Dataset excerpts:
Start of Block

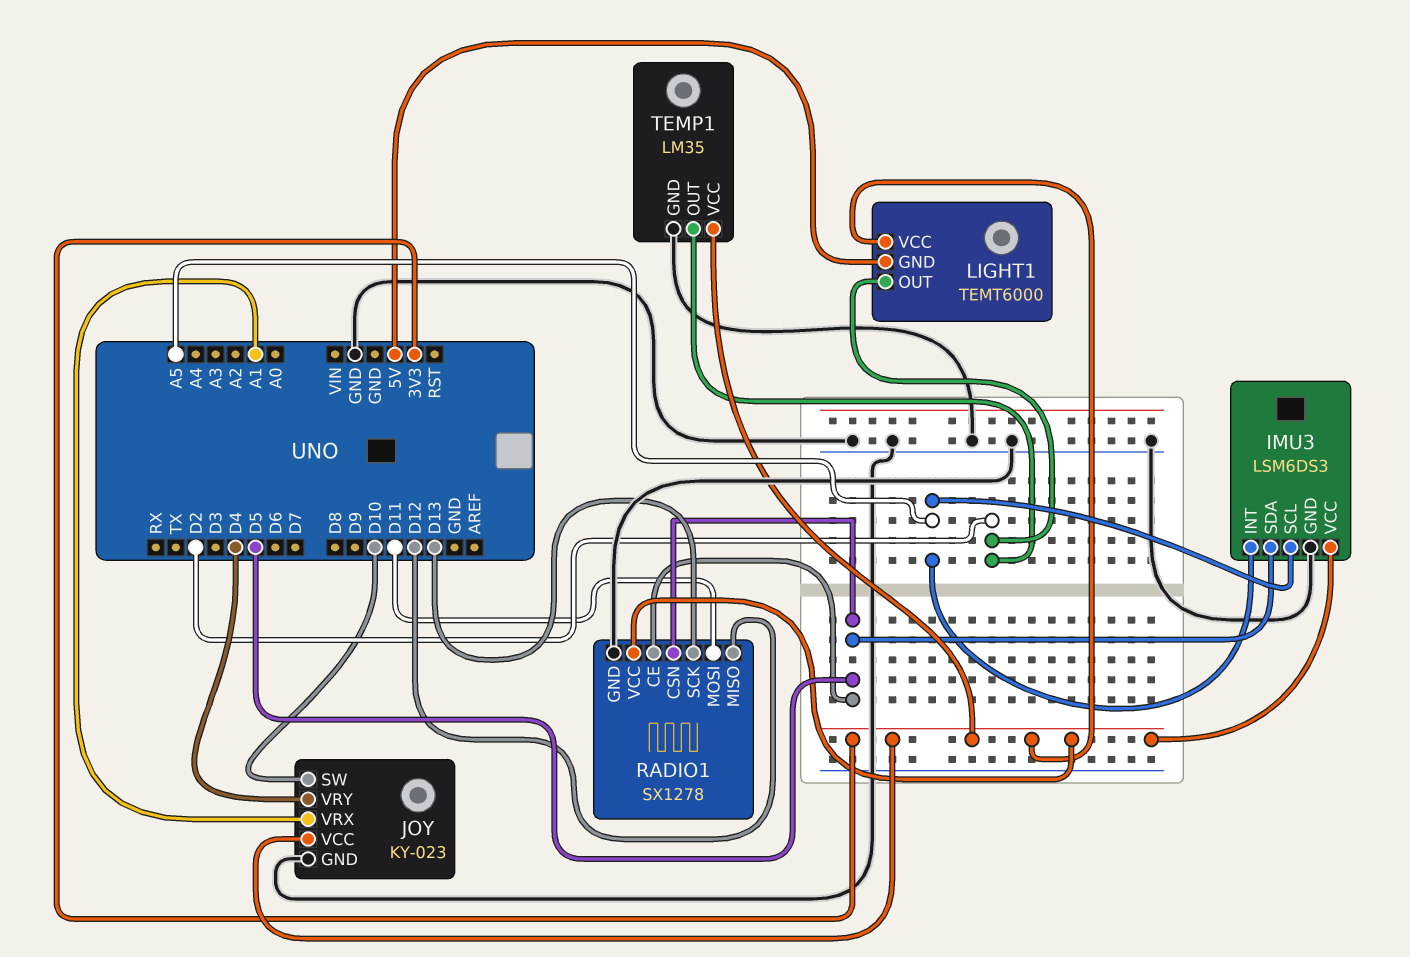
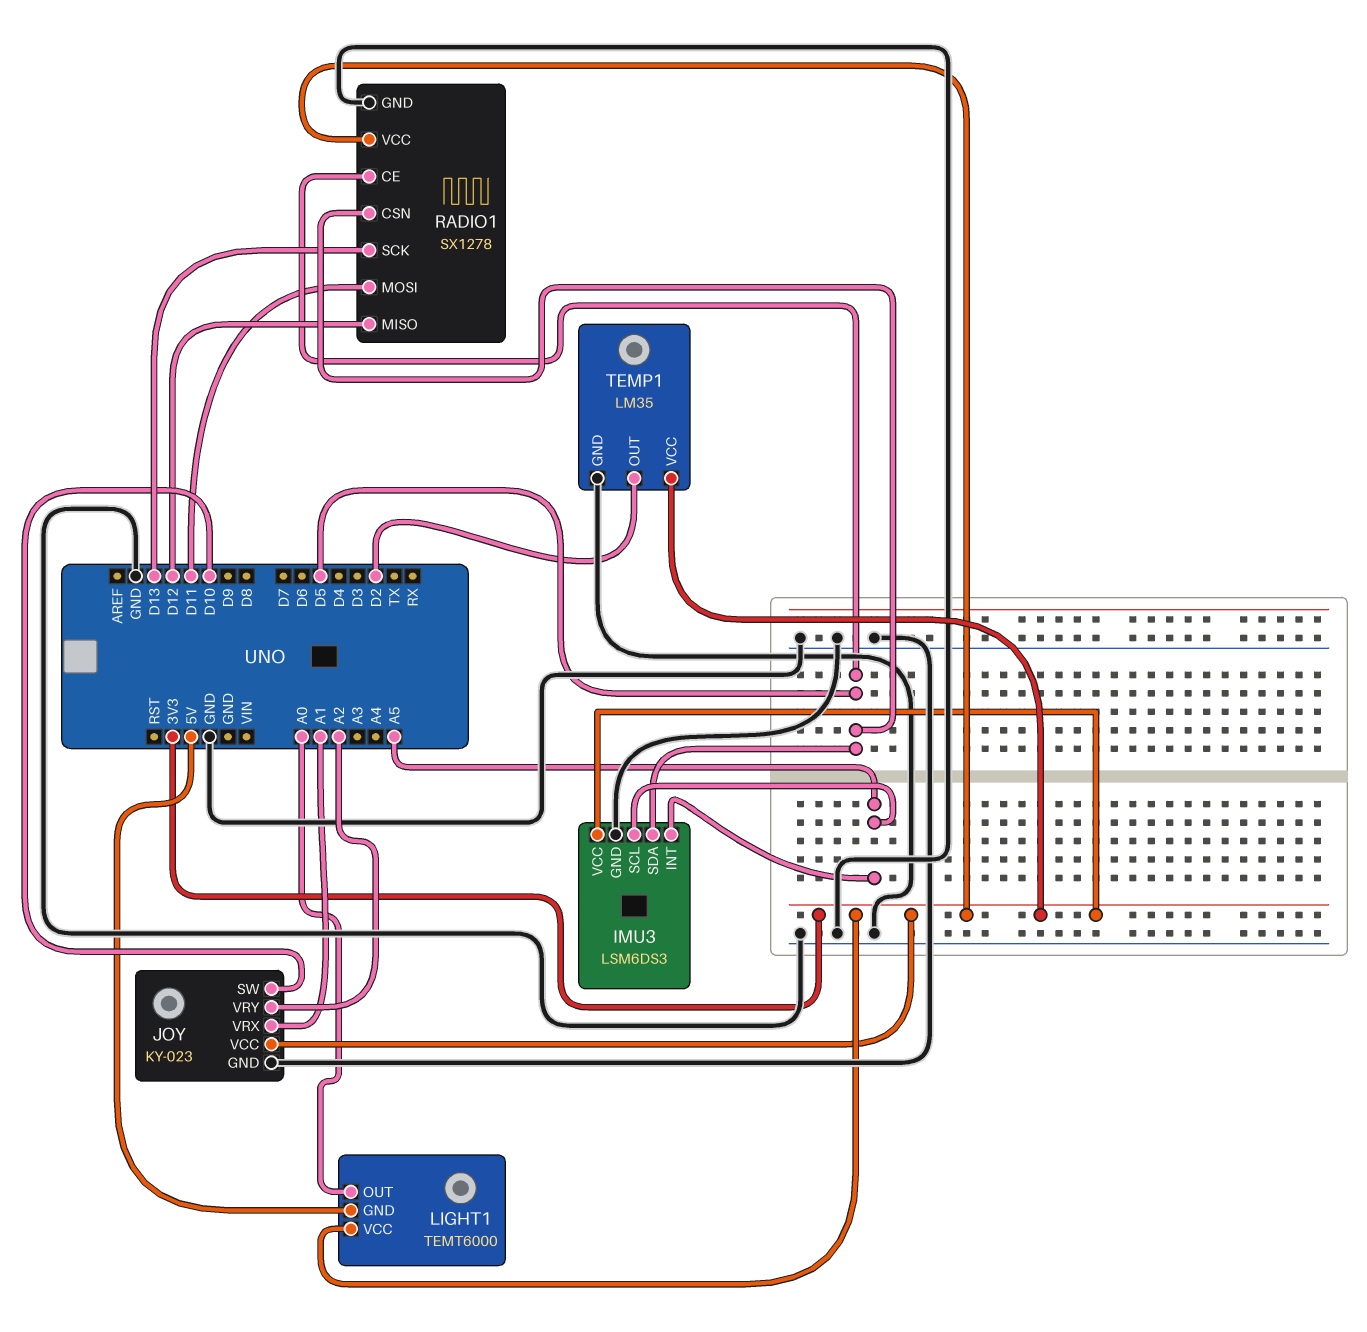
JOY pin VRY: D4 -> A2
LIGHT1 pin OUT: D2 -> A0

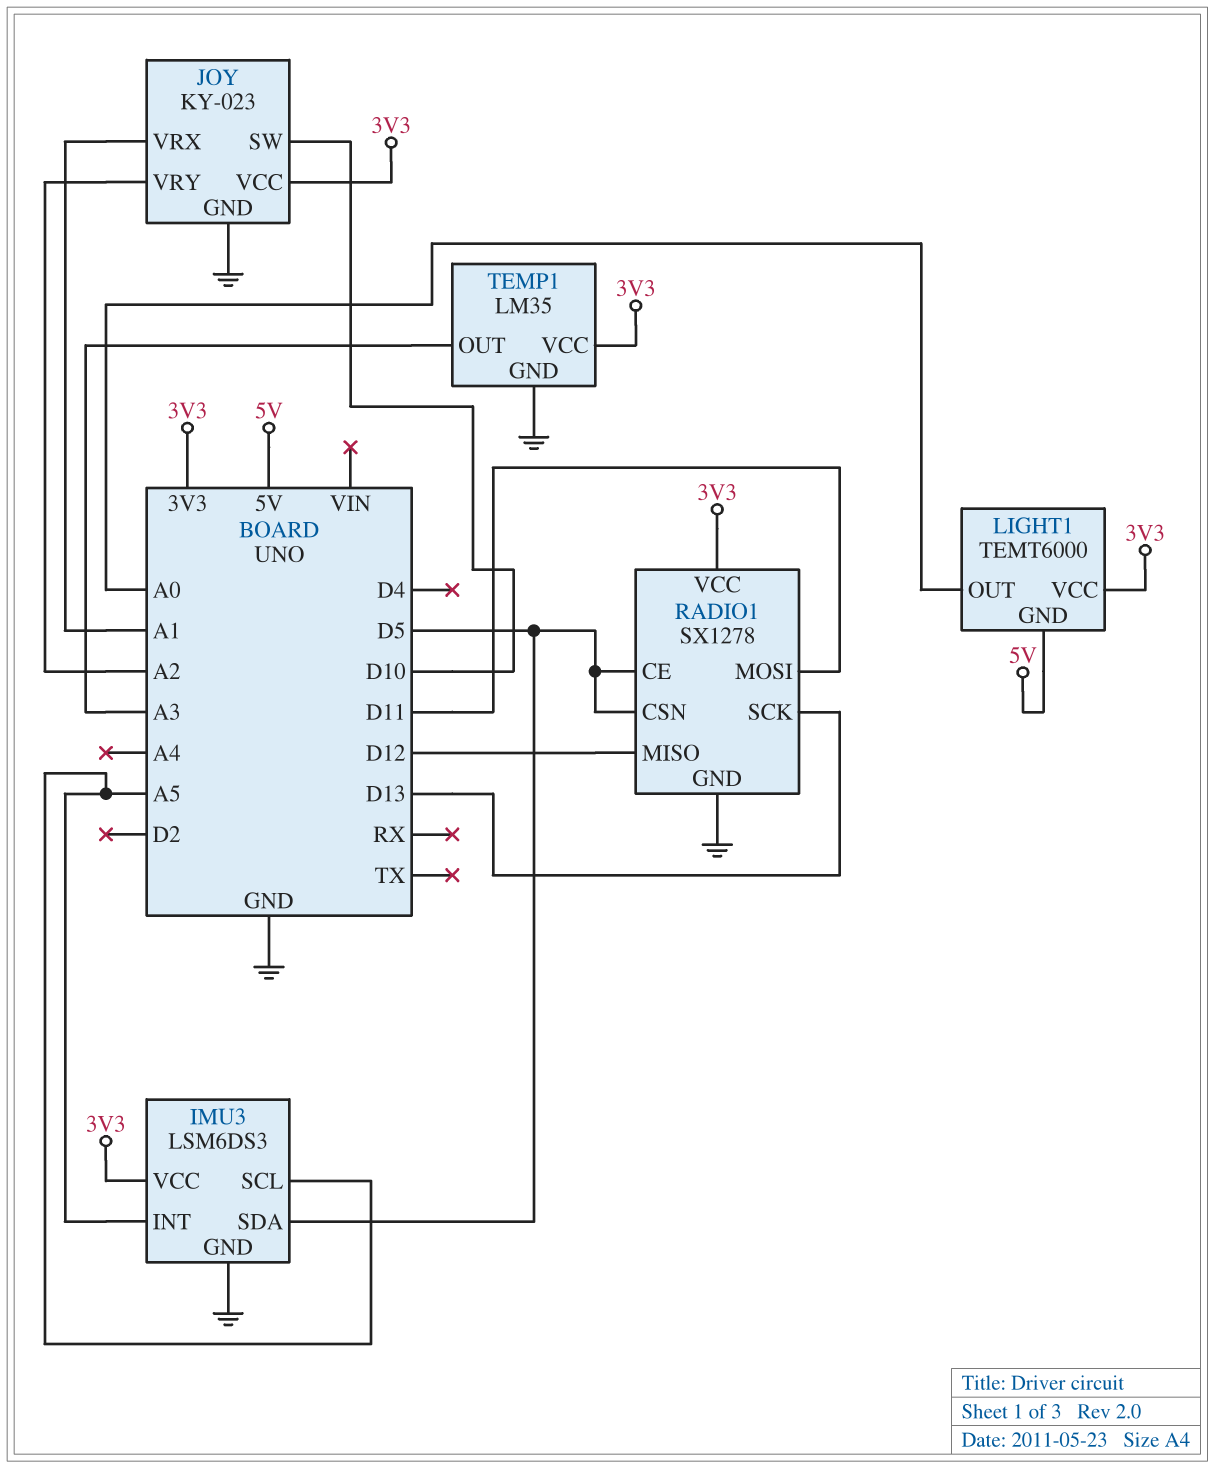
TEMP1 pin OUT: D2 -> A3

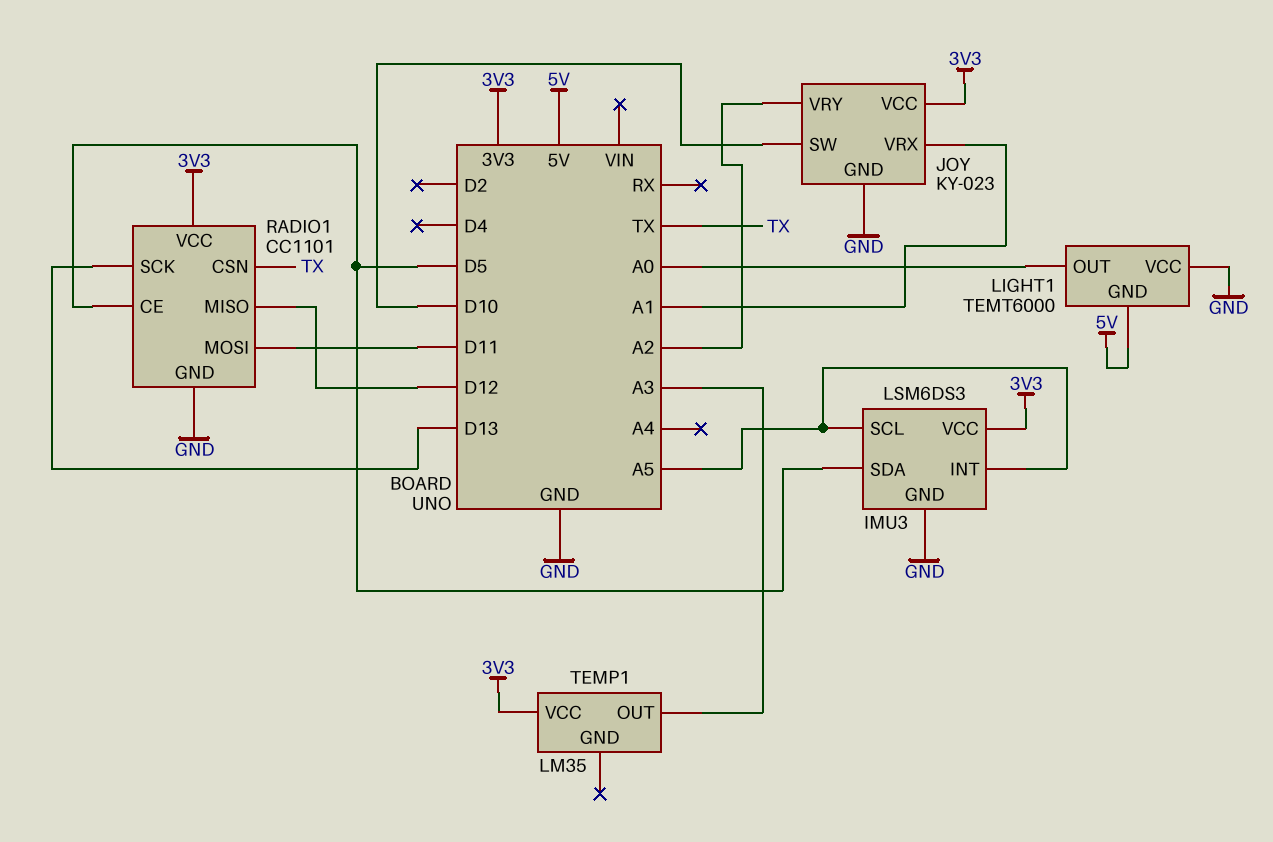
LIGHT1 pin VCC: 3V3 -> GND
RADIO1: SX1278 -> CC1101
RADIO1 pin CSN: D5 -> TX
TEMP1 pin GND: GND -> none

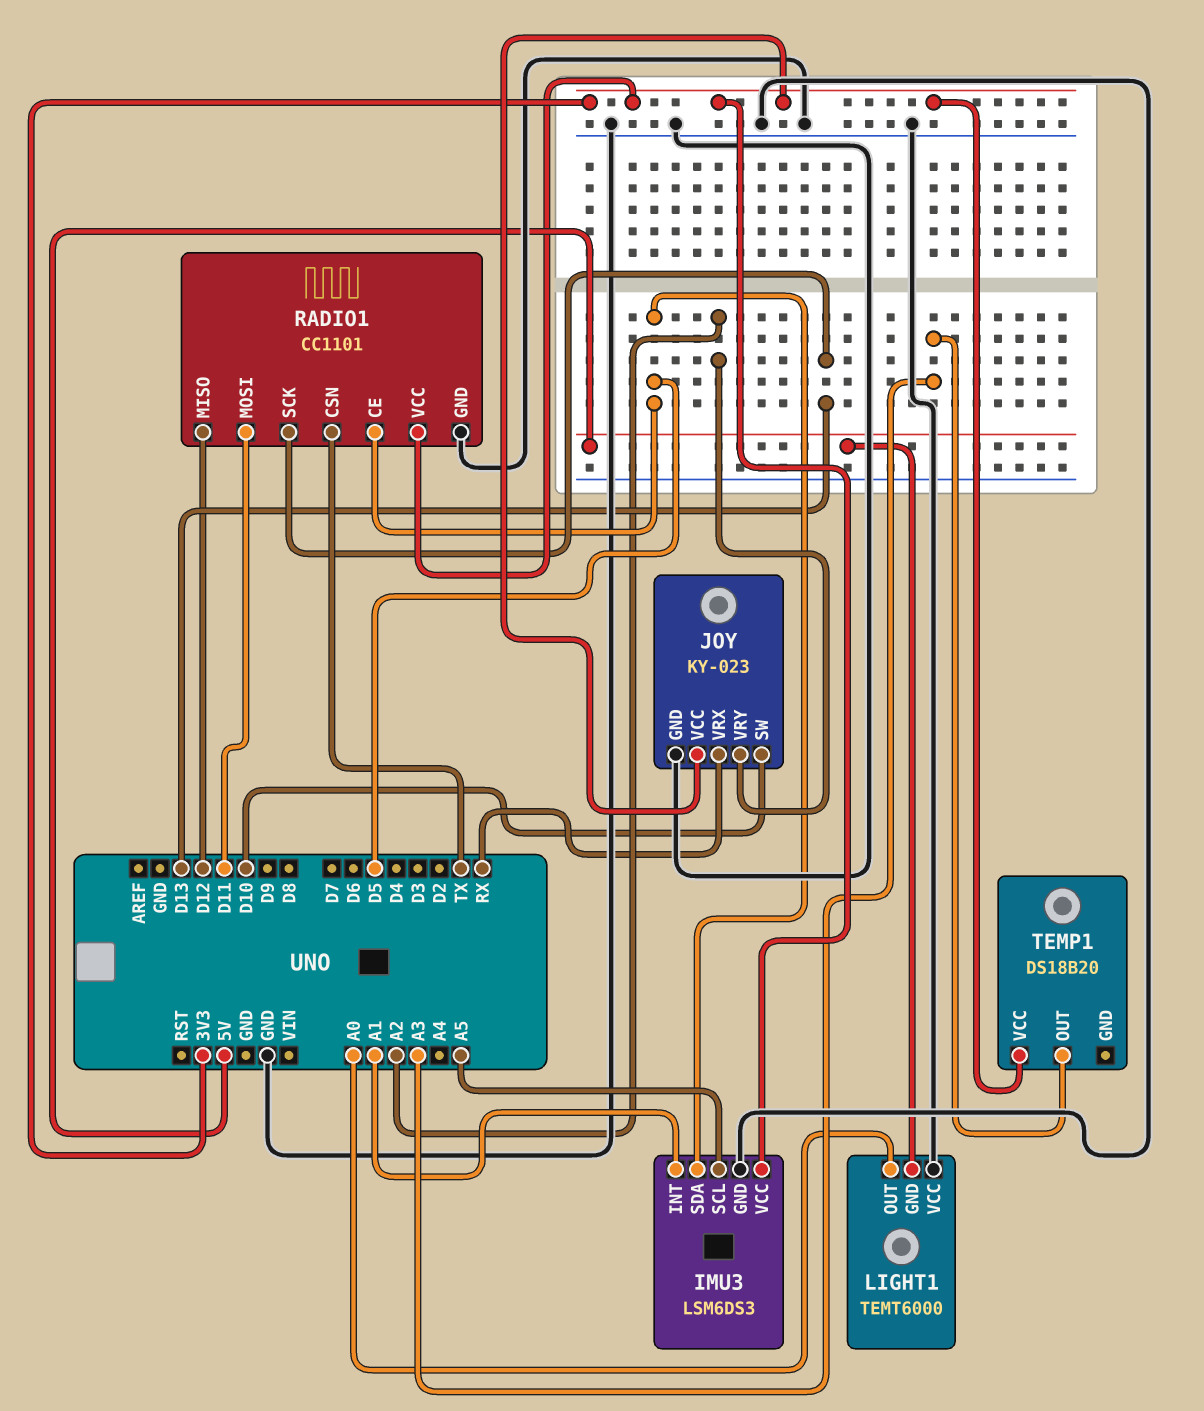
IMU3 pin INT: A5 -> A1
JOY pin VRX: A1 -> RX
TEMP1: LM35 -> DS18B20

End of Block

REQUIREMENT |
Go through the lines above and write each one out verbatim, skipping the pictures.

ANSWER BOX |
JOY pin VRY: D4 -> A2
LIGHT1 pin OUT: D2 -> A0

TEMP1 pin OUT: D2 -> A3

LIGHT1 pin VCC: 3V3 -> GND
RADIO1: SX1278 -> CC1101
RADIO1 pin CSN: D5 -> TX
TEMP1 pin GND: GND -> none

IMU3 pin INT: A5 -> A1
JOY pin VRX: A1 -> RX
TEMP1: LM35 -> DS18B20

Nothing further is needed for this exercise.